To do -
Retype the lines word for word, beginning with the line that contains "Return every road" and continuing through the final line, and leave out the pictures.

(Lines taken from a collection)
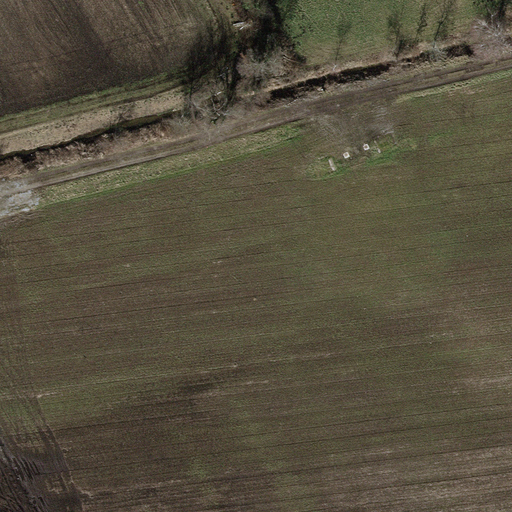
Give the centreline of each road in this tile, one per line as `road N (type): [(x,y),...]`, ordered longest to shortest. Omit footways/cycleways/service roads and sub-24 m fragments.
road 1 (track): [(0,194),(511,61)]
road 2 (track): [(249,68),(0,131)]
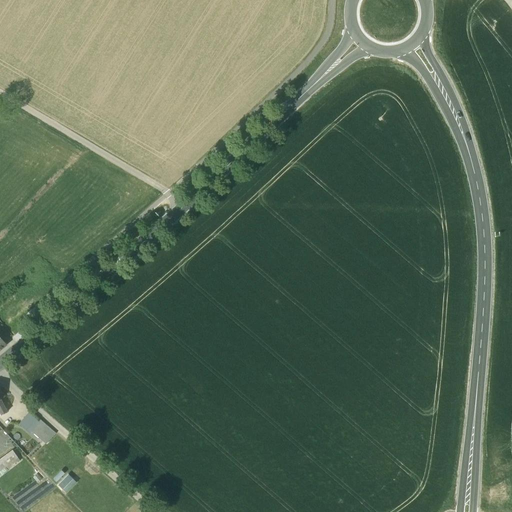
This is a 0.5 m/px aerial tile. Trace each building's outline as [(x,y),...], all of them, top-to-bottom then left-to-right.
[(18,424),(29,433),(38,423),(28,413),(18,424)] [(38,423),(31,431),(45,444),(55,433),(41,420),(38,423)] [(35,464),(48,452),(41,444),(28,456),(35,464)] [(0,475),(20,461),(12,450),(0,458),(0,475)] [(66,492),(77,481),(68,473),(58,484),(66,492)]
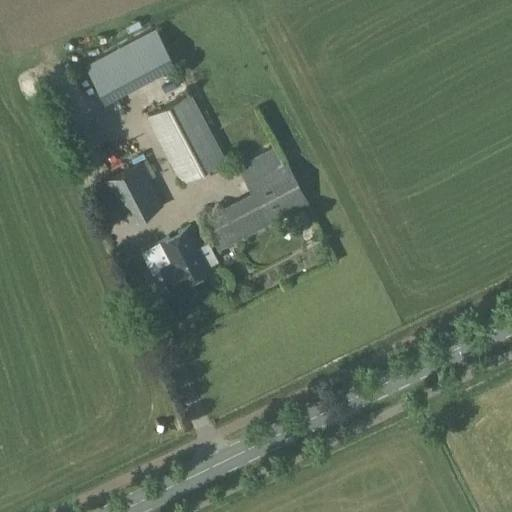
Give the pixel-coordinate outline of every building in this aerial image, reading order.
[(141,43),(129,48),(137,67),(149,62),(141,43)] [(190,91),(145,115),(179,182),(224,159),(190,91)] [(245,181),(250,191),(200,217),(218,250),(307,202),(286,160),(245,181)] [(162,204),(139,161),(102,179),(126,223),(162,204)] [(207,241),(200,245),(189,224),(141,250),(152,271),(160,267),(171,287),(212,266),(210,262),(216,259),(207,241)]
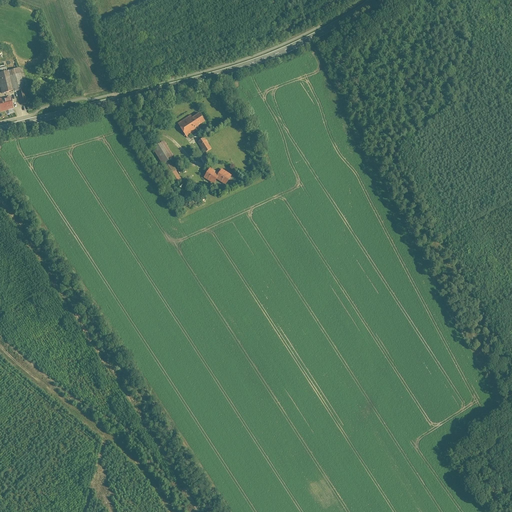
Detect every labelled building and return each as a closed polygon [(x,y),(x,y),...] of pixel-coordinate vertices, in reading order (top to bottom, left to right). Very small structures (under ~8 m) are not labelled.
[(0,73),(0,82),(3,94),(23,89),(20,76),(18,69),(0,73)] [(18,92),(21,107),(28,105),(24,91),(18,92)] [(0,99),(0,113),(14,110),(11,97),(0,99)] [(186,140),(201,132),(198,127),(204,124),(198,115),(192,118),(191,116),(177,125),(178,127),(184,136),(186,140)] [(204,139),(196,144),(202,154),(210,149),(204,139)] [(163,165),(176,186),(183,182),(170,161),(174,158),(164,142),(152,149),(162,166),(163,165)] [(205,156),(200,159),(204,165),(209,162),(205,156)] [(218,173),(208,168),(203,178),(214,184),(216,181),(225,186),(229,179),(218,173)] [(175,187),(168,192),(173,199),(180,195),(175,187)]
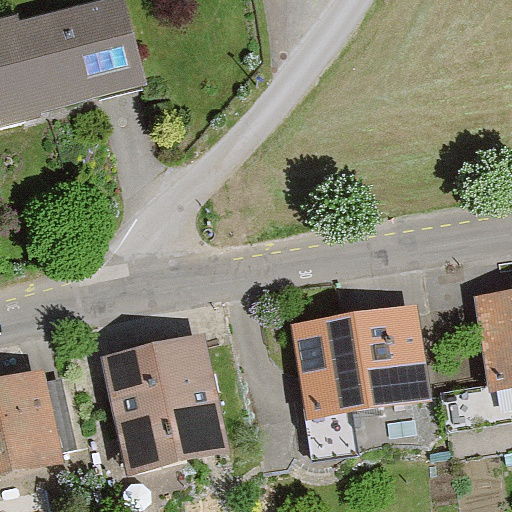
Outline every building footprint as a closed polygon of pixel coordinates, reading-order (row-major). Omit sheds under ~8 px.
[(127,0),(82,0),(0,20),(0,124),(89,103),(149,88),(127,0)] [(511,295),(476,300),(487,394),(511,391),(511,295)] [(415,307),(293,326),(308,420),(430,400),(415,307)] [(203,335),(104,358),(131,474),(230,451),(207,353),(203,335)] [(41,373),(0,382),(0,474),(59,462),(41,373)]
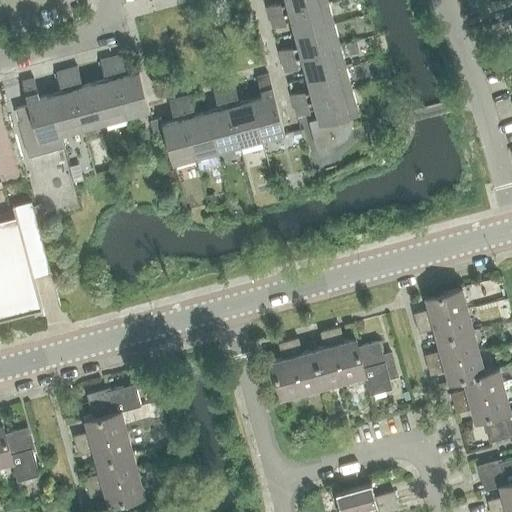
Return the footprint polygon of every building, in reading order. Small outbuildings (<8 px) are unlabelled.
[(285,0),(289,12),(328,1),(327,0),(285,0)] [(295,34),(334,23),(328,1),(289,12),(295,34)] [(280,3),(267,6),(266,6),(269,17),(283,13),(280,3)] [(283,13),(269,17),(272,28),(272,27),(286,24),(283,13)] [(301,56),(340,45),(334,23),(295,34),(301,56)] [(307,78),(346,67),(340,45),(301,56),(307,78)] [(292,47),(278,50),(281,61),(295,57),(292,47)] [(121,54),(110,57),(114,71),(124,68),(121,54)] [(110,57),(100,60),(103,73),(114,71),(110,57)] [(295,57),(281,61),(284,72),(298,68),(295,57)] [(80,80),(77,66),(66,69),(70,83),(80,80)] [(313,100),(352,89),(346,67),(307,78),(313,100)] [(124,68),(114,71),(116,76),(126,116),(149,109),(148,106),(138,70),(126,73),(124,68)] [(70,83),(66,69),(56,72),(59,85),(70,83)] [(260,90),(272,87),(268,74),(256,77),(260,90)] [(116,76),(94,82),(104,121),(126,116),(116,76)] [(33,78),(21,81),(25,95),(37,92),(33,78)] [(94,82),(72,88),(82,127),(104,121),(94,82)] [(237,96),(234,83),(223,86),(227,99),(237,96)] [(227,99),(223,86),(212,89),(216,102),(227,99)] [(72,88),(50,94),(60,133),(82,127),(72,88)] [(352,89),(313,100),(318,119),(309,121),(317,148),(334,144),(333,141),(334,141),(335,141),(335,140),(336,140),(337,140),(338,139),(339,139),(339,138),(340,138),(341,137),(342,137),(342,136),(343,136),(343,135),(344,135),(344,134),(345,134),(345,133),(346,132),(347,131),(347,130),(348,129),(348,128),(348,127),(349,126),(349,124),(349,123),(349,122),(349,121),(349,120),(349,119),(349,118),(349,117),(349,116),(349,114),(358,112),(352,89)] [(304,90),(290,94),(293,105),(307,101),(304,90)] [(32,122),(19,125),(28,156),(64,147),(60,133),(50,94),(38,97),(37,92),(25,95),(32,122)] [(250,99),(261,138),(284,132),(284,131),(273,93),(250,99)] [(193,108),(190,95),(179,98),(183,111),(193,108)] [(183,111),(179,98),(168,101),(172,114),(183,111)] [(228,105),(239,144),(261,138),(250,99),(228,105)] [(293,105),(296,115),(310,112),(307,101),(293,105)] [(206,111),(217,150),(239,144),(228,105),(206,111)] [(184,117),(195,156),(217,150),(206,111),(184,117)] [(169,153),(172,163),(195,156),(184,117),(161,123),(169,153)] [(163,129),(161,123),(160,118),(150,121),(153,132),(163,129)] [(221,164),(212,166),(214,175),(222,173),(221,164)] [(14,212),(0,215),(0,318),(42,308),(33,275),(51,271),(36,219),(32,202),(22,205),(15,207),(14,203),(12,204),(14,212)] [(33,206),(38,222),(45,220),(41,204),(33,206)] [(428,309),(414,313),(413,313),(416,323),(467,309),(461,289),(462,288),(461,287),(425,297),(425,299),(425,298),(428,309)] [(467,309),(416,323),(419,333),(434,329),(437,340),(472,330),(467,309)] [(357,347),(358,347),(355,338),(354,338),(354,339),(343,342),(339,327),(329,329),(344,380),(364,375),(365,374),(357,347)] [(344,380),(329,329),(320,332),(324,347),(313,350),(323,386),(344,380)] [(425,355),(427,365),(478,351),(472,330),(437,340),(440,351),(425,355)] [(323,386),(313,350),(302,354),(298,339),(288,341),(303,392),(323,386)] [(303,392),(288,341),(278,344),(283,359),(272,362),(271,362),(270,362),(280,399),(281,399),(281,398),(303,392)] [(379,341),(358,347),(357,347),(365,374),(364,375),(369,394),(392,388),(389,378),(397,375),(391,353),(383,356),(379,341)] [(427,365),(430,375),(445,370),(448,381),(447,381),(448,383),(463,379),(462,378),(484,372),(484,371),(478,351),(427,365)] [(451,393),(453,403),(504,389),(498,368),(499,368),(499,367),(484,371),(484,372),(462,378),(463,379),(466,389),(451,393)] [(87,396),(93,417),(93,418),(120,410),(121,411),(121,410),(140,405),(134,383),(87,396)] [(504,389),(453,403),(456,413),(471,409),(474,419),(473,420),(474,421),(483,418),(482,417),(510,410),(510,409),(504,389)] [(489,440),(511,432),(511,408),(510,409),(510,410),(482,417),(483,418),(489,440)] [(73,435),(75,445),(126,431),(121,411),(120,410),(93,418),(93,417),(84,419),(84,421),(85,420),(88,431),(73,435)] [(0,463),(11,461),(12,461),(4,433),(5,433),(2,424),(1,424),(1,425),(0,425),(0,463)] [(17,481),(39,475),(26,427),(5,433),(4,433),(12,461),(11,461),(17,481)] [(93,451),(96,462),(132,452),(126,431),(75,445),(78,455),(93,451)] [(84,477),(87,487),(138,473),(132,452),(96,462),(99,473),(84,477)] [(498,485),(499,485),(511,481),(511,457),(478,467),(484,489),(498,485)] [(107,503),(107,505),(144,495),(144,493),(143,493),(138,473),(87,487),(89,497),(105,492),(107,503)] [(487,500),(489,510),(511,503),(511,481),(499,485),(502,496),(487,500)] [(335,494),(340,511),(349,511),(395,499),(393,491),(373,496),(370,484),(371,484),(370,483),(335,493),(335,494)] [(349,511),(384,511),(397,508),(395,499),(349,511)] [(511,511),(511,503),(489,510),(490,511),(511,511)]
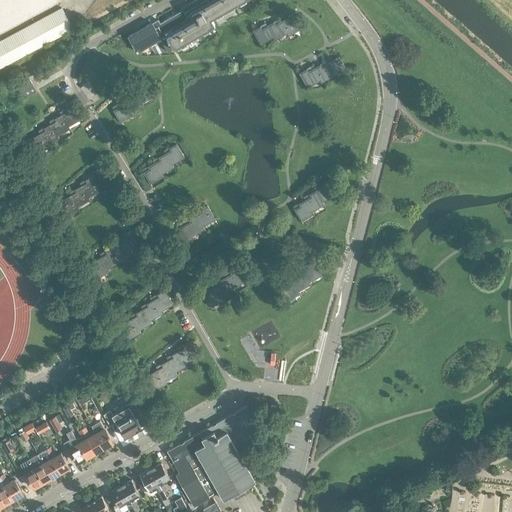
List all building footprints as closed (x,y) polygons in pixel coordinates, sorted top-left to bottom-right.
[(215,15),(241,0),(193,0),(181,7),(182,10),(160,22),(159,20),(154,22),(152,23),(152,22),(128,36),(137,51),(138,50),(160,37),(160,36),(165,33),(168,38),(162,42),(167,51),(174,47),(175,49),(215,27),(214,25),(215,24),(211,18),(210,16),(214,14),(215,15)] [(0,39),(0,67),(73,28),(60,7),(0,39)] [(288,18),(281,22),(285,30),(288,35),(295,31),(293,29),(299,26),(294,17),(292,14),(287,17),(288,18)] [(281,22),(279,18),(273,21),(274,23),(268,26),(267,27),(272,34),(272,35),(274,39),(281,35),(280,33),(285,30),(281,22)] [(267,27),(268,26),(265,22),(260,25),(261,27),(254,31),(261,43),(268,39),(267,37),(272,35),(272,34),(267,27)] [(334,61),(328,65),(327,65),(332,73),(334,77),(341,73),(340,71),(346,68),(341,59),(340,59),(339,56),(333,59),(334,61)] [(327,65),(328,65),(325,60),(320,63),(321,65),(314,69),(318,77),(321,82),(328,78),(327,76),(332,73),(327,65)] [(314,69),(312,65),(306,68),(307,70),(300,74),(307,86),(314,82),(313,80),(318,77),(314,69)] [(36,91),(29,77),(14,85),(22,99),(36,91)] [(153,95),(146,82),(139,87),(138,85),(133,88),(135,92),(140,100),(145,97),(146,99),(153,95)] [(79,93),(87,105),(99,97),(92,85),(79,93)] [(143,104),(140,100),(135,92),(129,96),(128,94),(122,97),(125,101),(129,109),(130,109),(135,106),(136,108),(143,104)] [(125,101),(118,105),(117,103),(112,106),(114,110),(119,119),(124,115),(125,118),(132,114),(130,109),(129,109),(125,101)] [(80,118),(73,106),(66,110),(65,108),(59,111),(62,115),(67,123),(72,120),(73,122),(80,118)] [(70,128),(67,123),(62,115),(55,119),(54,117),(49,121),(51,125),(52,125),(56,133),(56,132),(59,137),(64,134),(63,132),(70,128)] [(52,125),(51,125),(45,129),(43,127),(38,130),(41,134),(45,142),(46,142),(51,139),(52,141),(59,137),(56,132),(56,133),(52,125)] [(48,146),(46,142),(45,142),(41,134),(34,138),(33,136),(28,139),(30,143),(29,143),(35,151),(40,148),(41,150),(48,146)] [(184,156),(177,144),(170,148),(169,147),(163,150),(166,154),(170,161),(171,161),(176,158),(177,161),(184,156)] [(173,166),(171,161),(170,161),(166,154),(159,158),(158,156),(153,159),(155,163),(160,171),(163,175),(168,172),(166,170),(173,166)] [(155,163),(148,167),(147,165),(142,168),(144,171),(144,172),(149,180),(155,177),(156,179),(163,175),(160,171),(155,163)] [(111,180),(104,167),(97,171),(96,170),(90,173),(93,177),(97,185),(98,184),(103,182),(104,184),(111,180)] [(100,189),(98,184),(97,185),(93,177),(86,181),(85,179),(80,182),(82,186),(87,194),(92,191),(93,193),(100,189)] [(335,194),(328,181),(320,185),(319,184),(314,187),(316,191),(317,191),(321,199),(321,198),(326,196),(328,198),(335,194)] [(89,199),(87,194),(82,186),(75,190),(74,188),(69,191),(71,196),(72,196),(76,203),(81,200),(82,203),(89,199)] [(324,203),(321,198),(321,199),(317,191),(316,191),(310,195),(309,193),(303,196),(306,200),(311,208),(316,205),(317,207),(324,203)] [(79,208),(76,203),(72,196),(71,196),(65,200),(64,198),(58,201),(60,204),(65,213),(71,210),(72,212),(79,208)] [(306,200),(299,204),(298,202),(298,203),(295,198),(291,201),(293,205),(295,209),(300,218),(305,214),(306,216),(314,212),(311,208),(306,200)] [(215,218),(208,206),(200,210),(199,208),(194,211),(196,215),(197,215),(201,223),(206,220),(208,222),(215,218)] [(204,228),(201,223),(197,215),(196,215),(190,219),(189,218),(184,221),(183,221),(186,225),(191,232),(196,229),(197,232),(204,228)] [(174,233),(180,243),(185,240),(186,242),(193,237),(191,232),(186,225),(179,229),(178,227),(173,230),(174,233)] [(142,241),(134,229),(127,233),(126,231),(121,234),(123,239),(124,238),(128,246),(133,243),(134,245),(142,241)] [(131,251),(128,246),(124,238),(123,239),(117,242),(115,241),(110,244),(113,248),(117,256),(118,256),(123,253),(124,255),(131,251)] [(120,260),(118,256),(117,256),(113,248),(106,252),(105,250),(100,253),(102,257),(107,265),(112,262),(113,264),(120,260)] [(110,269),(107,265),(102,257),(95,261),(94,259),(89,262),(91,266),(96,275),(101,271),(103,274),(110,269)] [(321,274),(314,261),(307,265),(306,264),(301,267),(303,271),(308,279),(308,278),(313,276),(314,278),(321,274)] [(245,280),(238,268),(230,272),(229,270),(224,273),(226,277),(227,277),(231,285),(236,282),(238,284),(245,280)] [(311,283),(308,278),(308,279),(303,271),(296,275),(295,273),(290,276),(293,280),(297,288),(302,285),(304,287),(311,283)] [(234,289),(231,285),(227,277),(226,277),(220,281),(219,279),(213,282),(216,287),(221,294),(226,291),(227,293),(234,289)] [(293,280),(286,284),(285,282),(280,285),(282,288),(281,288),(286,297),(292,294),(293,296),(300,292),(297,288),(293,280)] [(216,287),(209,291),(208,289),(203,292),(205,295),(210,304),(215,301),(217,303),(223,299),(221,294),(216,287)] [(170,288),(165,291),(158,295),(157,293),(152,296),(154,300),(159,308),(164,305),(165,307),(172,303),(170,299),(175,297),(170,288)] [(162,313),(159,308),(154,300),(147,304),(146,302),(141,305),(143,310),(144,310),(148,317),(153,314),(155,316),(162,313)] [(151,322),(148,317),(144,310),(143,310),(137,313),(136,312),(130,315),(133,319),(137,327),(143,324),(144,326),(151,322)] [(140,332),(133,319),(126,323),(125,321),(120,324),(121,327),(127,337),(132,334),(133,336),(140,332)] [(177,347),(179,352),(180,351),(184,359),(189,356),(191,359),(198,354),(191,342),(183,346),(182,344),(177,347)] [(187,364),(184,359),(180,351),(179,352),(173,355),(172,354),(166,357),(169,361),(174,369),(179,366),(180,368),(187,364)] [(132,354),(125,358),(131,368),(137,364),(132,354)] [(176,373),(174,369),(169,361),(162,365),(161,363),(156,366),(158,370),(163,378),(168,375),(169,377),(176,373)] [(166,383),(163,378),(158,370),(151,374),(150,372),(145,375),(147,379),(152,388),(158,384),(159,387),(166,383)] [(86,394),(78,399),(80,403),(89,398),(86,394)] [(72,400),(67,402),(71,409),(76,406),(72,400)] [(110,425),(116,421),(125,437),(141,427),(136,418),(141,414),(133,400),(121,407),(122,409),(112,414),(110,410),(104,413),(110,425)] [(255,480),(237,447),(236,445),(262,430),(247,404),(234,412),(235,412),(233,413),(232,413),(216,422),(216,423),(213,425),(212,424),(183,441),(184,441),(180,443),(167,450),(173,461),(179,472),(176,474),(194,505),(219,491),(223,499),(255,480)] [(68,405),(63,408),(68,417),(73,414),(68,405)] [(40,416),(33,421),(36,425),(43,420),(40,416)] [(62,428),(55,416),(49,419),(56,431),(62,428)] [(90,423),(95,431),(104,447),(107,445),(109,446),(112,444),(112,442),(113,442),(104,426),(100,428),(95,420),(90,423)] [(46,421),(41,424),(47,434),(52,431),(46,421)] [(32,422),(23,426),(24,428),(27,433),(36,429),(32,423),(32,422)] [(82,428),(95,452),(98,450),(100,451),(103,449),(103,447),(104,447),(95,431),(90,434),(85,426),(82,428)] [(78,441),(87,457),(88,456),(89,457),(92,455),(92,454),(95,452),(82,428),(78,430),(83,438),(78,441)] [(74,443),(69,446),(78,462),(79,462),(80,462),(83,460),(84,459),(87,457),(78,441),(73,433),(70,435),(74,443)] [(8,452),(13,449),(8,440),(3,443),(8,452)] [(46,448),(60,472),(63,470),(65,471),(68,469),(68,468),(69,467),(60,451),(54,454),(50,446),(46,448)] [(59,473),(60,472),(46,448),(38,453),(51,477),(54,475),(56,476),(59,474),(59,473)] [(29,458),(43,482),(44,482),(45,482),(48,480),(48,479),(51,477),(38,453),(29,458)] [(20,463),(25,471),(34,487),(35,487),(36,487),(39,485),(40,484),(43,482),(29,458),(20,463)] [(162,482),(169,477),(161,462),(150,468),(159,484),(163,490),(167,488),(165,483),(163,484),(162,482)] [(159,484),(150,468),(140,474),(146,484),(141,486),(144,490),(147,488),(150,494),(152,494),(158,490),(163,500),(167,497),(163,490),(159,484)] [(1,475),(14,499),(17,497),(19,497),(22,496),(22,494),(23,494),(14,478),(8,481),(4,473),(1,475)] [(0,474),(0,494),(5,503),(8,502),(10,502),(13,500),(13,499),(14,499),(1,475),(0,474)] [(133,497),(140,494),(131,479),(121,485),(136,511),(140,509),(133,497)] [(133,511),(136,511),(121,485),(110,491),(119,506),(122,511),(128,508),(130,511),(133,511)] [(91,501),(97,511),(106,511),(110,510),(102,495),(91,501)] [(177,505),(173,508),(175,511),(182,511),(188,509),(181,496),(174,500),(177,505)] [(97,511),(91,501),(81,507),(83,511),(97,511)] [(212,511),(222,511),(216,501),(203,509),(205,511),(210,511),(212,511)]
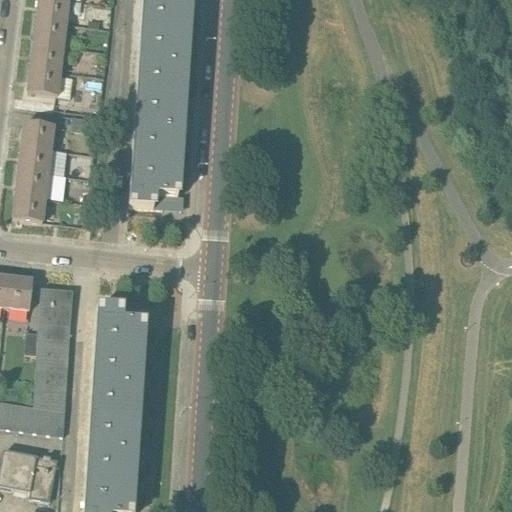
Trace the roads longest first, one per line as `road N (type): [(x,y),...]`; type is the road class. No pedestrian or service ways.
road 1 (tertiary): [(209,268),(228,0)]
road 2 (tertiary): [(195,511),(209,268)]
road 3 (residential): [(209,268),(0,249)]
road 4 (residential): [(0,129),(12,0)]
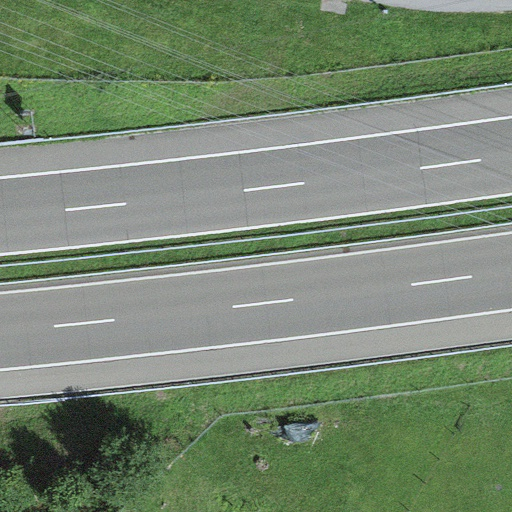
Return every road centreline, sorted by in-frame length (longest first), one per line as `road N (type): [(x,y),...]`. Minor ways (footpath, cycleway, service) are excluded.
road 1 (motorway): [(511,155),(0,216)]
road 2 (motorway): [(0,334),(511,274)]
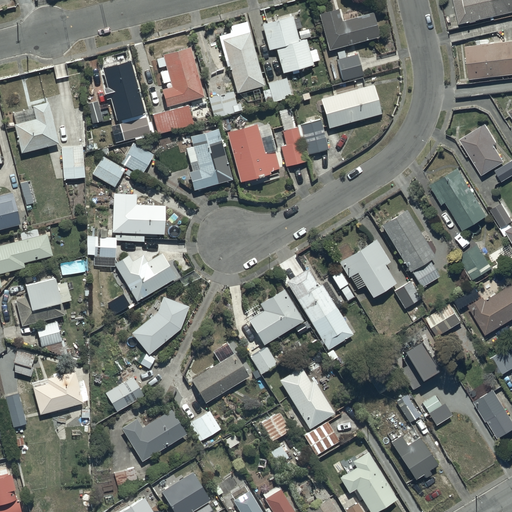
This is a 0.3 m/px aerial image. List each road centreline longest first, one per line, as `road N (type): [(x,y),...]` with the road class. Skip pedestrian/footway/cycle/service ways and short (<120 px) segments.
road 1 (residential): [(413,0),(429,74),(426,104),(400,154),(283,227),(223,243)]
road 2 (residential): [(0,45),(183,0)]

Result of the exercise -
Return every road centreline, sorted by in-frame length (longest first), one per line as `road N (type): [(x,y),...]`. Minor ways (footpath, cycleway, service) are excluded.
road 1 (motorway): [(511,155),(0,216)]
road 2 (motorway): [(0,334),(511,274)]
This is a 0.3 m/px aerial image. List each road centreline longest first, one per line, as `road N (type): [(x,y),...]` with the road class. Skip pedestrian/footway/cycle/service ways and short (<120 px) segments.
road 1 (residential): [(413,0),(429,74),(426,104),(400,154),(283,227),(223,243)]
road 2 (residential): [(0,45),(183,0)]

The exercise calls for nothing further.